Excerpted data START

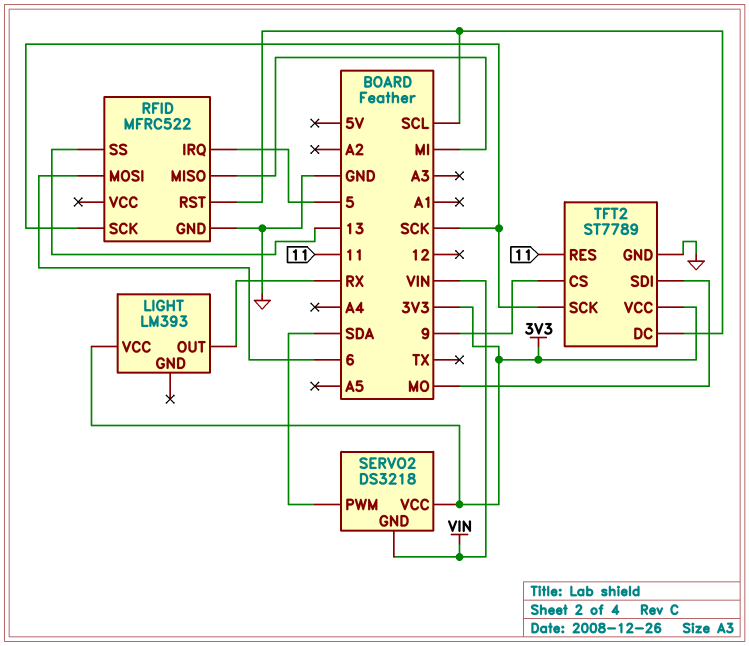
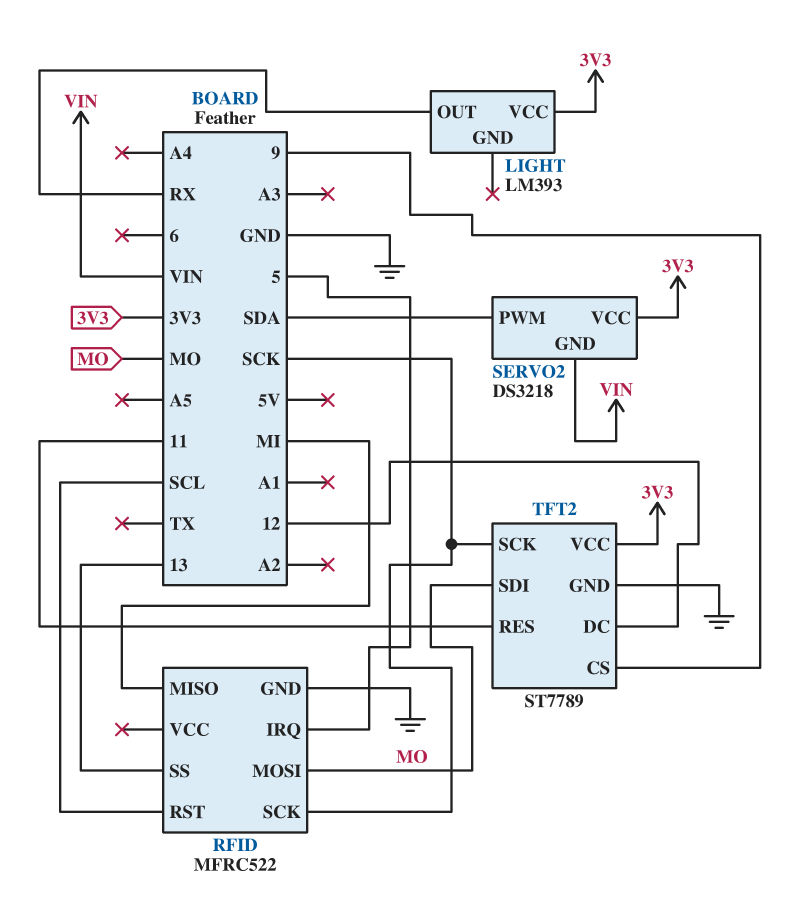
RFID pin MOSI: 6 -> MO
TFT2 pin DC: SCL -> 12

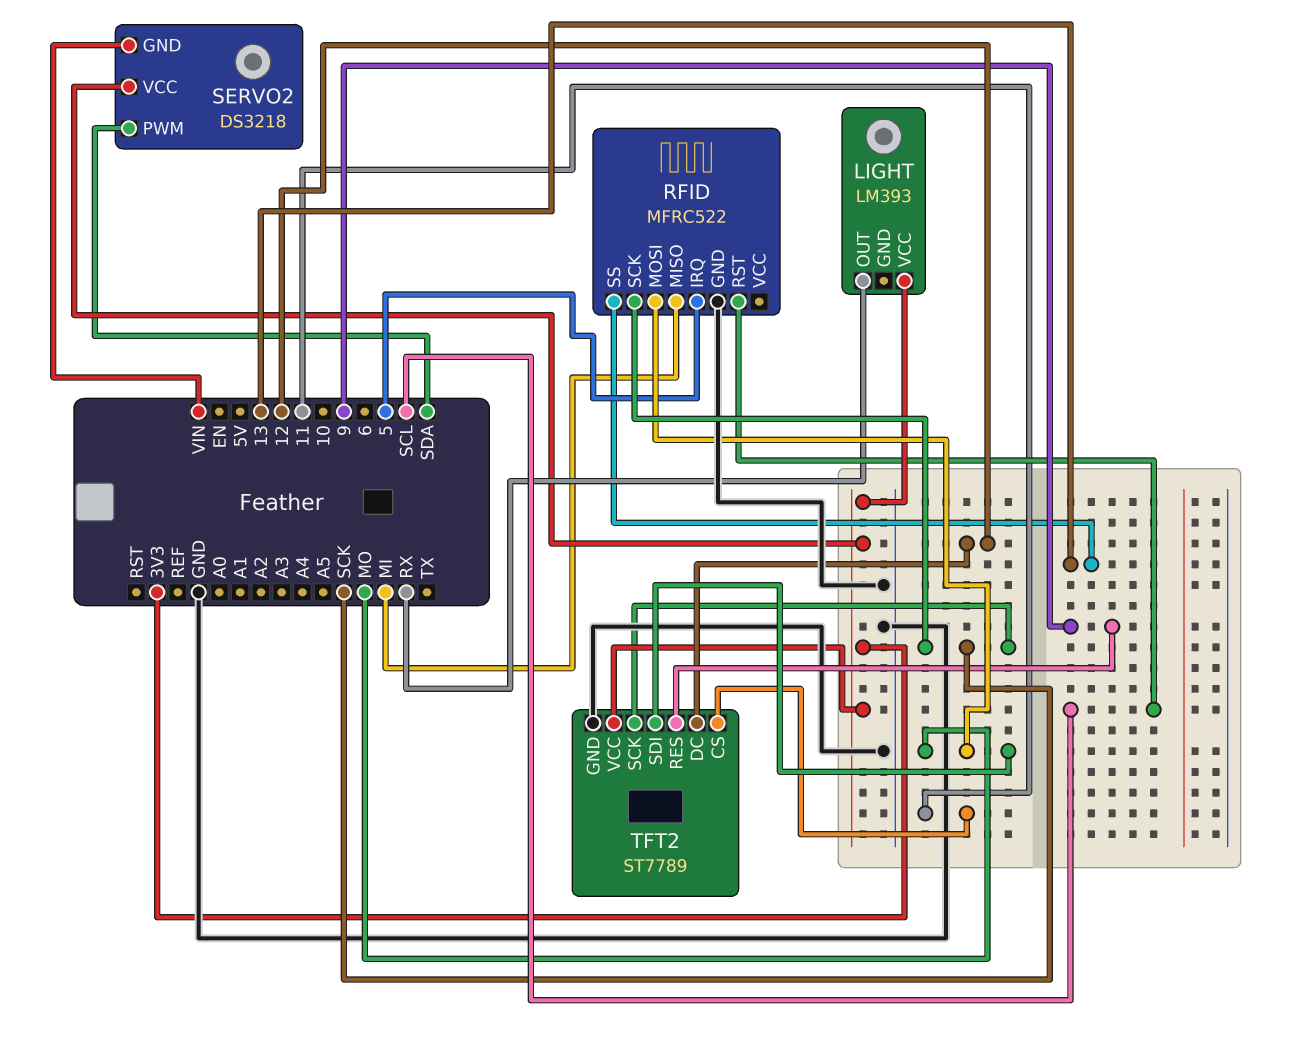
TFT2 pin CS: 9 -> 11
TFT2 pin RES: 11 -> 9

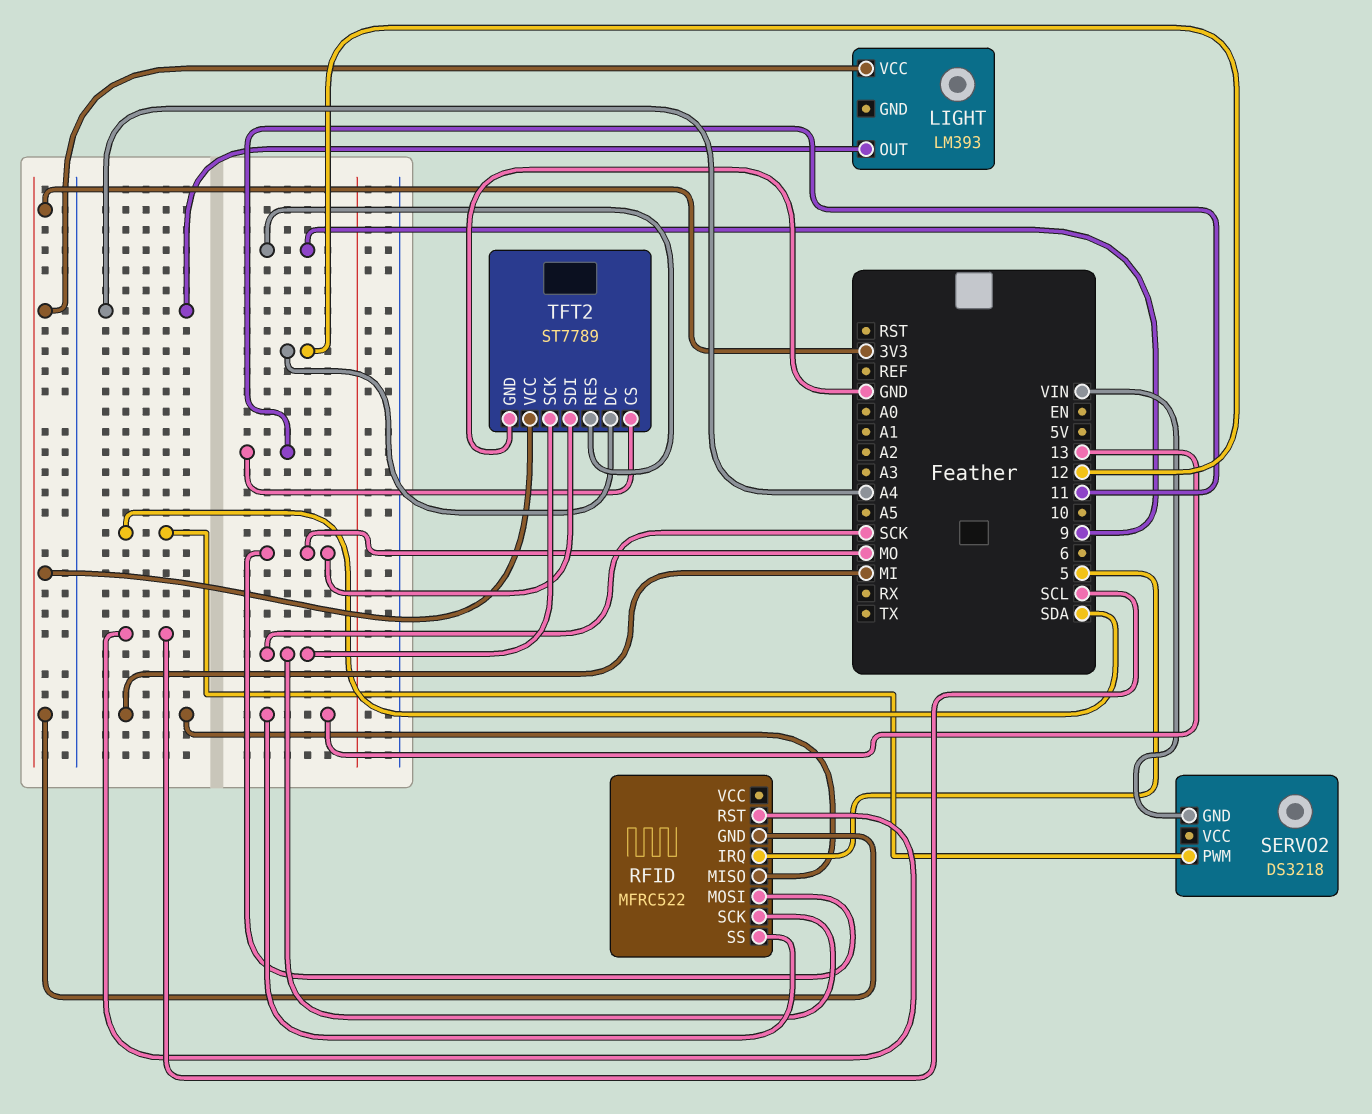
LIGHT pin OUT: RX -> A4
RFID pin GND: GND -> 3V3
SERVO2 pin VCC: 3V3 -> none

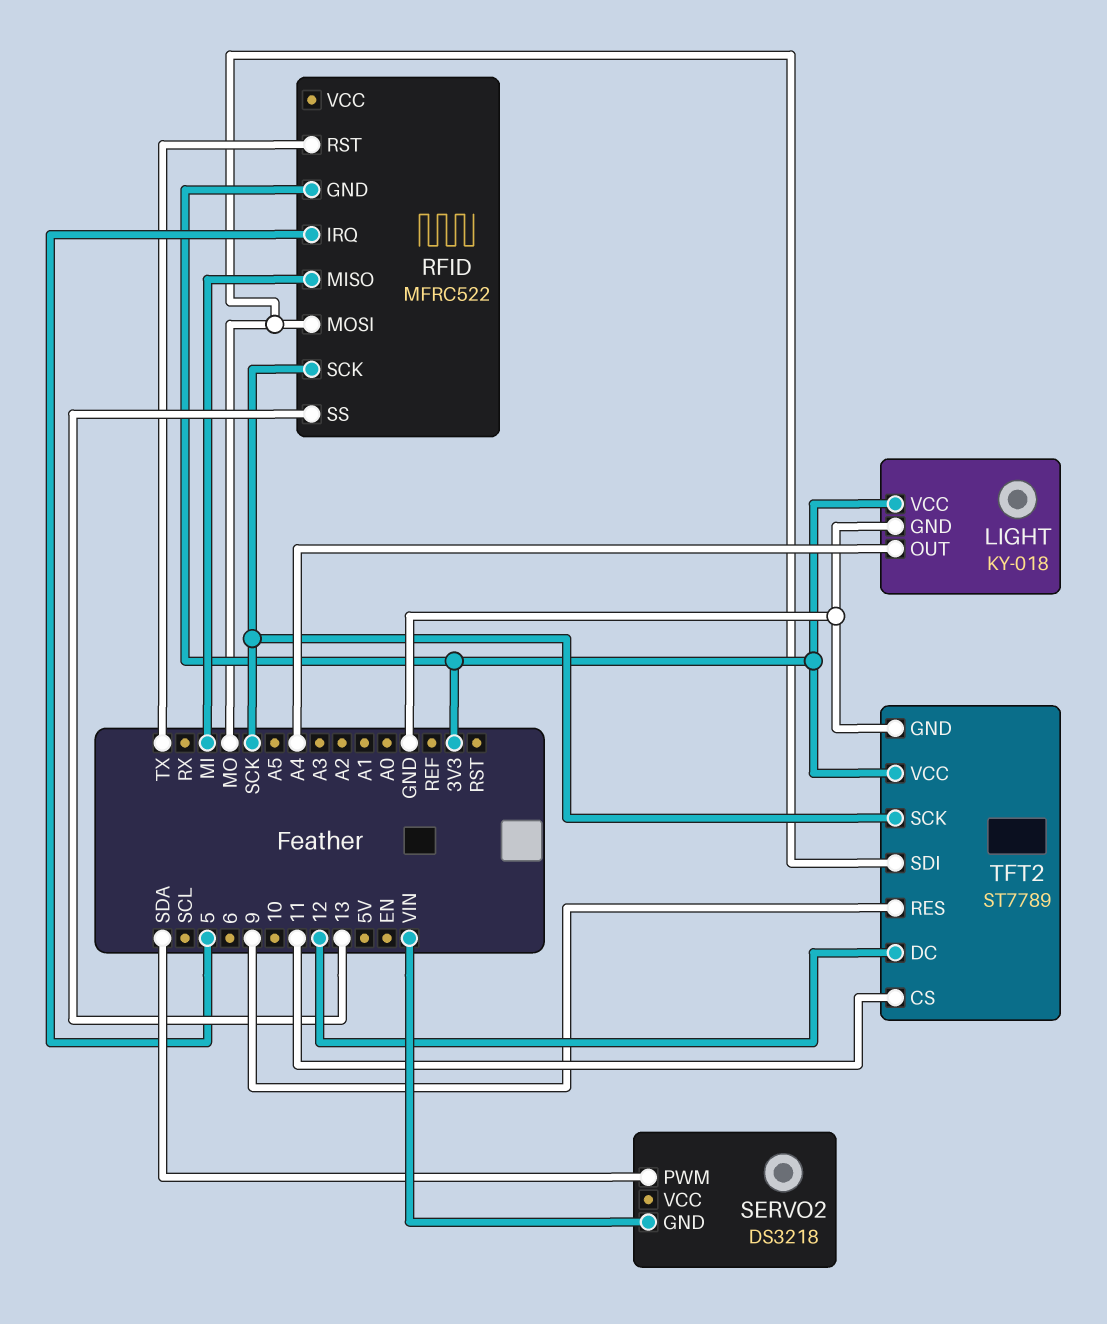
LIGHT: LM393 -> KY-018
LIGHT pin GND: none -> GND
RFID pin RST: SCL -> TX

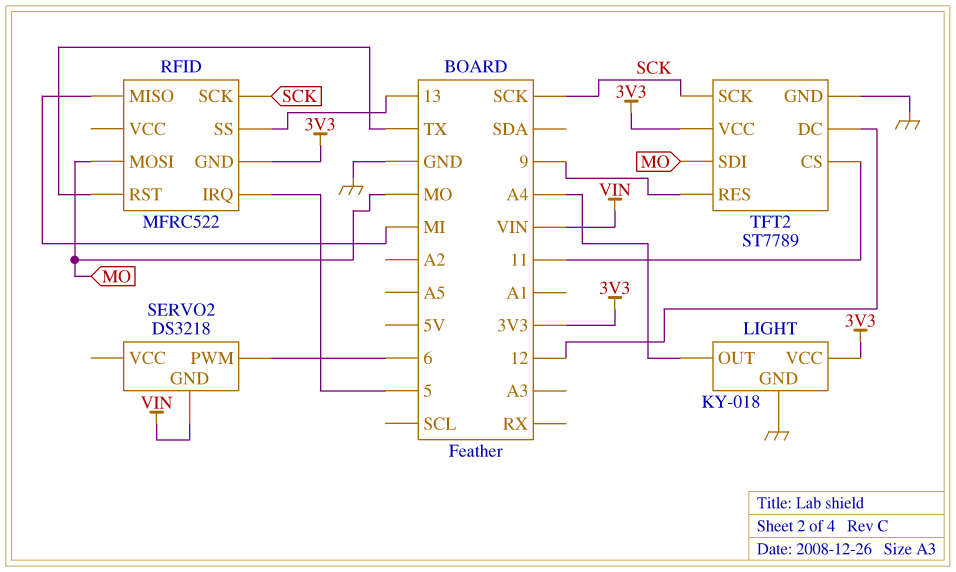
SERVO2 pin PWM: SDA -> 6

Excerpted data END

Your task »
Quote the records in their entirety, keeping the wording exact and excluding pictures.

Exercise solution »
RFID pin MOSI: 6 -> MO
TFT2 pin DC: SCL -> 12

TFT2 pin CS: 9 -> 11
TFT2 pin RES: 11 -> 9

LIGHT pin OUT: RX -> A4
RFID pin GND: GND -> 3V3
SERVO2 pin VCC: 3V3 -> none

LIGHT: LM393 -> KY-018
LIGHT pin GND: none -> GND
RFID pin RST: SCL -> TX

SERVO2 pin PWM: SDA -> 6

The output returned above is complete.